* **MATERIAL FOR THIS TASK**
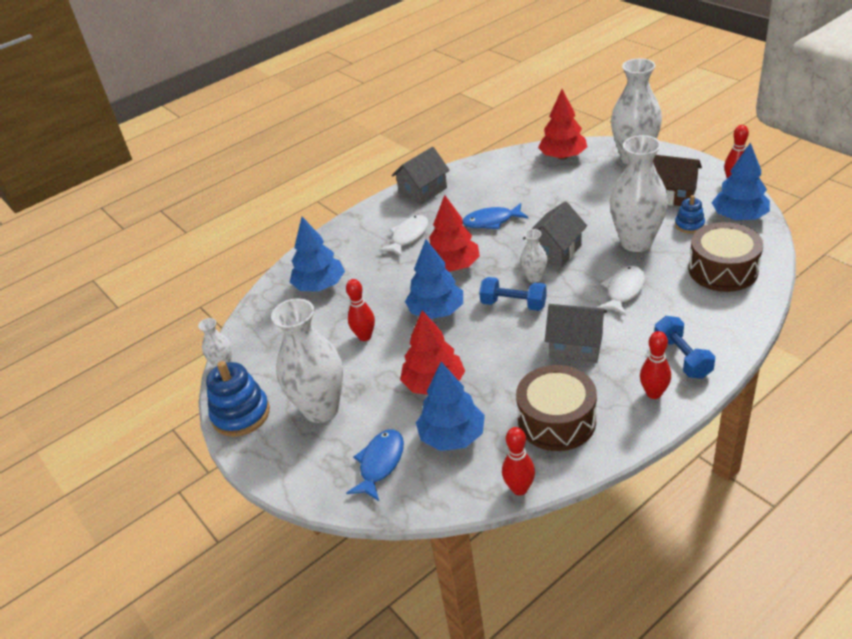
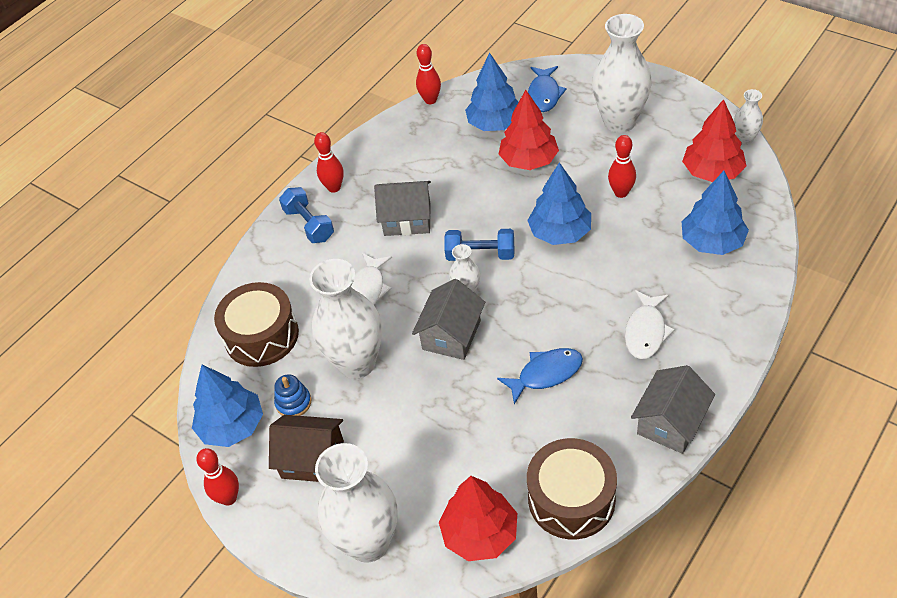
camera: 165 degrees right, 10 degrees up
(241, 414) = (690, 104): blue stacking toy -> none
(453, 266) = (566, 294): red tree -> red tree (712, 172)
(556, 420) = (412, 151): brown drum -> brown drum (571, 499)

...

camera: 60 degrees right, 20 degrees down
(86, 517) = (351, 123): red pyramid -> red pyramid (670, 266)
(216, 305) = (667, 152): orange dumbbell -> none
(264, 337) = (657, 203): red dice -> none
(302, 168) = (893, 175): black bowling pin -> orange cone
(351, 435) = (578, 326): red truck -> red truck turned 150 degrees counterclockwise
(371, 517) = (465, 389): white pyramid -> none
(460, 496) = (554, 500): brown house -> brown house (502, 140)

* **EXERCISE INSTRUCTIONS**
Above are some records. Copy each of their lines that holds the string "brown".

* **OUTPUT BELOW**
(556, 420) = (412, 151): brown drum -> brown drum (571, 499)
(460, 496) = (554, 500): brown house -> brown house (502, 140)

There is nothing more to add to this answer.